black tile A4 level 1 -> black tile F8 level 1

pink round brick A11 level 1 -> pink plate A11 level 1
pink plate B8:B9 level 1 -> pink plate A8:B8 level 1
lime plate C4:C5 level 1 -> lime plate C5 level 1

## Instructions to follow
Give all the lines above again, exactly.

## Task answer
black tile A4 level 1 -> black tile F8 level 1

pink round brick A11 level 1 -> pink plate A11 level 1
pink plate B8:B9 level 1 -> pink plate A8:B8 level 1
lime plate C4:C5 level 1 -> lime plate C5 level 1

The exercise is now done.